## Exercise description
Render the stretch of the records from the line containing "yellow ellipse: moved 2 px right, 1 px up" through the end of the records as a numbered list, leaving out blank lines and omitting the pictures.

## Dataset rows
◇ ◇ ◇ ◇ ◇ ◇ ◇

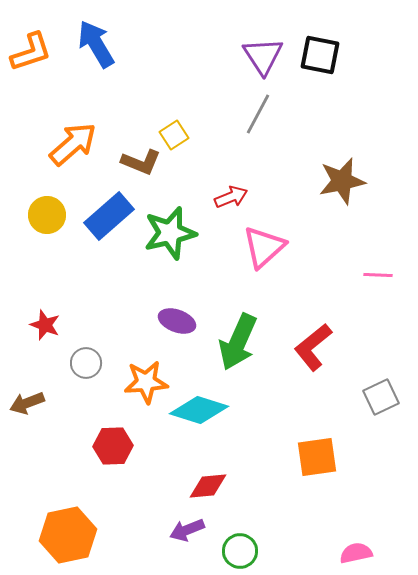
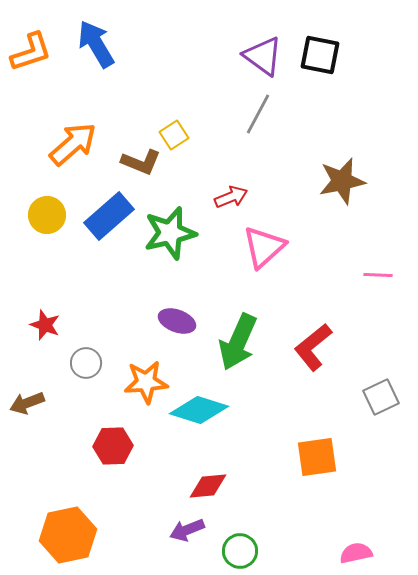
purple triangle: rotated 21 degrees counterclockwise
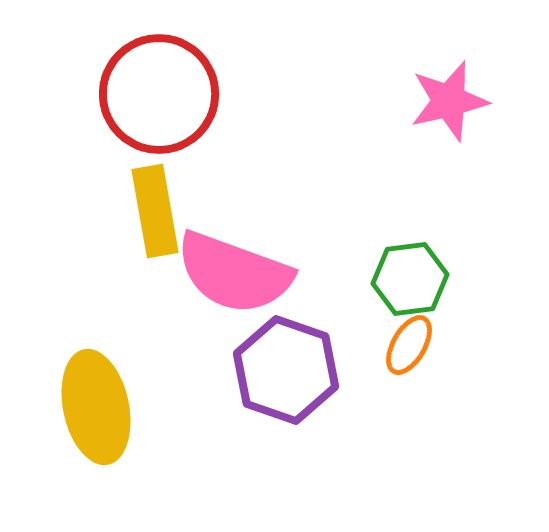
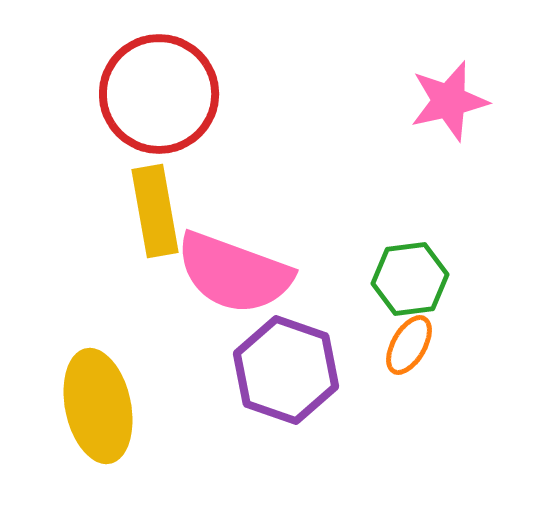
yellow ellipse: moved 2 px right, 1 px up
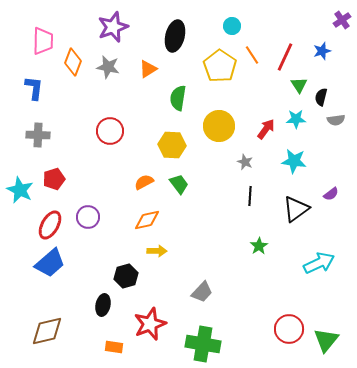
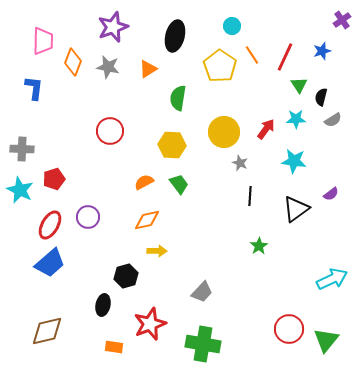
gray semicircle at (336, 120): moved 3 px left; rotated 24 degrees counterclockwise
yellow circle at (219, 126): moved 5 px right, 6 px down
gray cross at (38, 135): moved 16 px left, 14 px down
gray star at (245, 162): moved 5 px left, 1 px down
cyan arrow at (319, 263): moved 13 px right, 16 px down
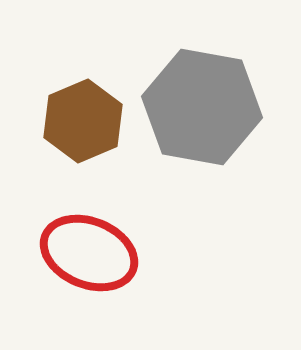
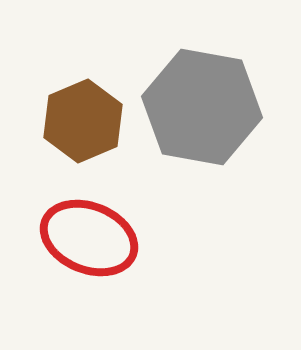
red ellipse: moved 15 px up
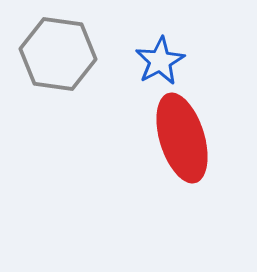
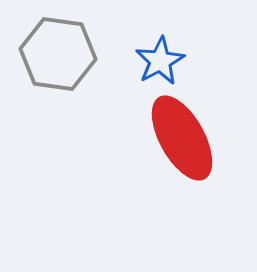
red ellipse: rotated 12 degrees counterclockwise
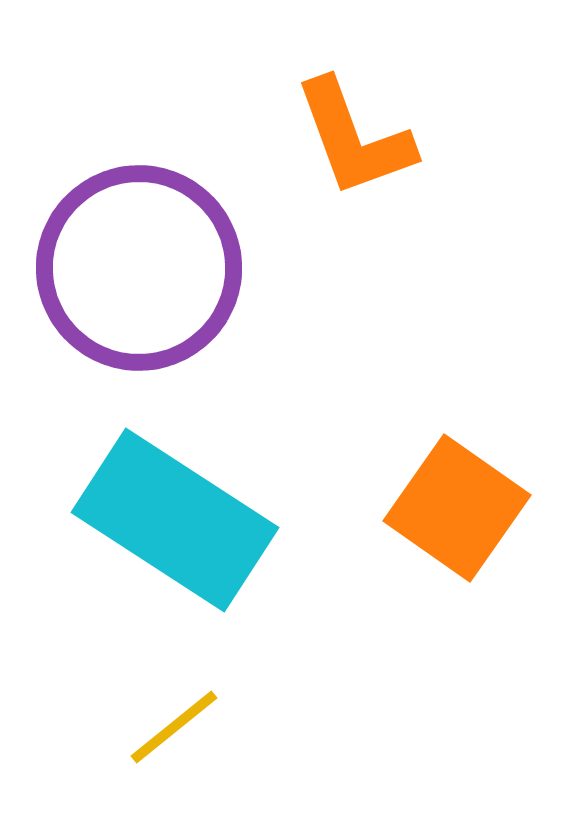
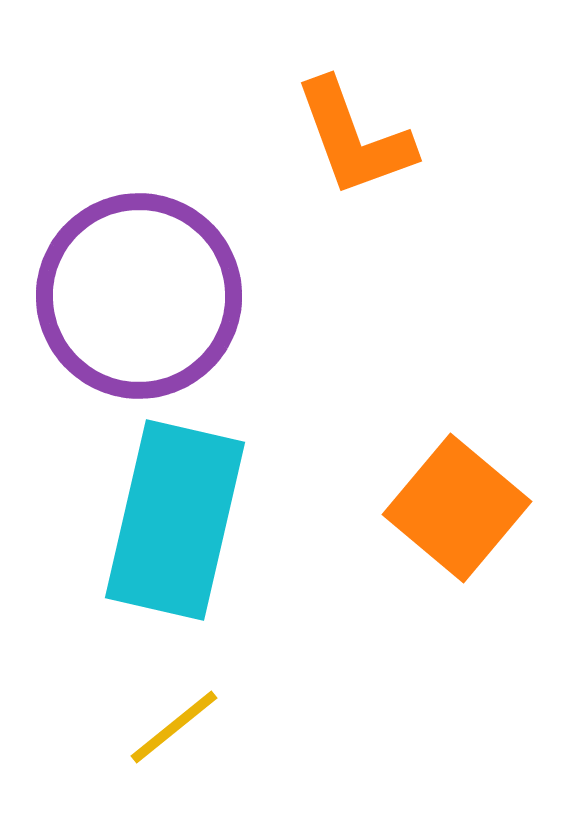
purple circle: moved 28 px down
orange square: rotated 5 degrees clockwise
cyan rectangle: rotated 70 degrees clockwise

◇ ◇ ◇ ◇ ◇ ◇ ◇

## Exercise response
1. yellow ellipse: moved 2 px right, 1 px up
2. gray semicircle at (336, 120): moved 3 px left; rotated 24 degrees counterclockwise
3. yellow circle at (219, 126): moved 5 px right, 6 px down
4. gray cross at (38, 135): moved 16 px left, 14 px down
5. gray star at (245, 162): moved 5 px left, 1 px down
6. cyan arrow at (319, 263): moved 13 px right, 16 px down
7. red ellipse: moved 15 px up
8. red ellipse: rotated 12 degrees counterclockwise
9. purple circle: moved 28 px down
10. orange square: rotated 5 degrees clockwise
11. cyan rectangle: rotated 70 degrees clockwise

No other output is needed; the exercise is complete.